(Object change listings)
- - - - -

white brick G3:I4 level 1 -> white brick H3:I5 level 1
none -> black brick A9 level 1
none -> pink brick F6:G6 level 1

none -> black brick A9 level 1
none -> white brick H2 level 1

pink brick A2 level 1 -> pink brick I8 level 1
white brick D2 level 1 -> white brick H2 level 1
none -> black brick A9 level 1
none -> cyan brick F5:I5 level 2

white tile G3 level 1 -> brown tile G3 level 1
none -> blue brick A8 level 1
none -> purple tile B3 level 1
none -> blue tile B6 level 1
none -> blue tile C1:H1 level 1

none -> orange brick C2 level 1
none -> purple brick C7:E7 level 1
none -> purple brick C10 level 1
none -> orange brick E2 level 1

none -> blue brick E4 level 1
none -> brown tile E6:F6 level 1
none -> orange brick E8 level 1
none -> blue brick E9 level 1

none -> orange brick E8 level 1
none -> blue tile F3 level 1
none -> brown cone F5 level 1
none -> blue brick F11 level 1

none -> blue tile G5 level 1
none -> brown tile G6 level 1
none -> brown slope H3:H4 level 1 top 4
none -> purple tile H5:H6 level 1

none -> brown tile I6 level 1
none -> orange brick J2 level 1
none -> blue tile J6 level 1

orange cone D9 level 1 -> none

- - - - -

▶ **Exercise**
Would you repeat each of the records above exactly?

▶ **Task output**
white brick G3:I4 level 1 -> white brick H3:I5 level 1
none -> black brick A9 level 1
none -> pink brick F6:G6 level 1

none -> black brick A9 level 1
none -> white brick H2 level 1

pink brick A2 level 1 -> pink brick I8 level 1
white brick D2 level 1 -> white brick H2 level 1
none -> black brick A9 level 1
none -> cyan brick F5:I5 level 2

white tile G3 level 1 -> brown tile G3 level 1
none -> blue brick A8 level 1
none -> purple tile B3 level 1
none -> blue tile B6 level 1
none -> blue tile C1:H1 level 1

none -> orange brick C2 level 1
none -> purple brick C7:E7 level 1
none -> purple brick C10 level 1
none -> orange brick E2 level 1

none -> blue brick E4 level 1
none -> brown tile E6:F6 level 1
none -> orange brick E8 level 1
none -> blue brick E9 level 1

none -> orange brick E8 level 1
none -> blue tile F3 level 1
none -> brown cone F5 level 1
none -> blue brick F11 level 1

none -> blue tile G5 level 1
none -> brown tile G6 level 1
none -> brown slope H3:H4 level 1 top 4
none -> purple tile H5:H6 level 1

none -> brown tile I6 level 1
none -> orange brick J2 level 1
none -> blue tile J6 level 1

orange cone D9 level 1 -> none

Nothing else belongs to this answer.